Directions:
Copy out every line in the records below that contains the string "click", treating uppercase and lowercase letters as different.

━━━━━ Listed entries

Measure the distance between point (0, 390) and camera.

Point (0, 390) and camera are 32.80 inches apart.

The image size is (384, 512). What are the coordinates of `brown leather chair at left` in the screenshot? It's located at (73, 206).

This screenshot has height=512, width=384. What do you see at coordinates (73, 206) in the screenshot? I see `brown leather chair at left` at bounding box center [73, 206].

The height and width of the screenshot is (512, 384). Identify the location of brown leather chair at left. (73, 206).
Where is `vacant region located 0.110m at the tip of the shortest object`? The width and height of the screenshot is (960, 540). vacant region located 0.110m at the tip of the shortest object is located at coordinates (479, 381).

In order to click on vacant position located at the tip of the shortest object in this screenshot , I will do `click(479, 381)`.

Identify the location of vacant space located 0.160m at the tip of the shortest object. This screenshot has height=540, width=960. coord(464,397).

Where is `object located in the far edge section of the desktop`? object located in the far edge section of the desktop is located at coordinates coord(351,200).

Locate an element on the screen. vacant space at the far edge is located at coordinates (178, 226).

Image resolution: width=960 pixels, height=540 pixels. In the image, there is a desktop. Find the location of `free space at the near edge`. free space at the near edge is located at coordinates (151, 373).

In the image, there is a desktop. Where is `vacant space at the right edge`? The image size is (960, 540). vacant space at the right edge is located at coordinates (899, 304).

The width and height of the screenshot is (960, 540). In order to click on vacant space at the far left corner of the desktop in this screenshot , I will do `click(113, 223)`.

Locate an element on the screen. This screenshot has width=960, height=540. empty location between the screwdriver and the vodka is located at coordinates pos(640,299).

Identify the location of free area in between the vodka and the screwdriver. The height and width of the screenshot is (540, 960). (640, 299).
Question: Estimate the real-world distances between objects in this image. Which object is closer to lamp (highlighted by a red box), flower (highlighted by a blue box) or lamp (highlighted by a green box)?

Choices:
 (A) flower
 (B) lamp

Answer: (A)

━━━━━━━━━━

The answer:
In order to click on vacant position located at the tip of the shortest object in this screenshot , I will do `click(479, 381)`.
The width and height of the screenshot is (960, 540). In order to click on vacant space at the far left corner of the desktop in this screenshot , I will do `click(113, 223)`.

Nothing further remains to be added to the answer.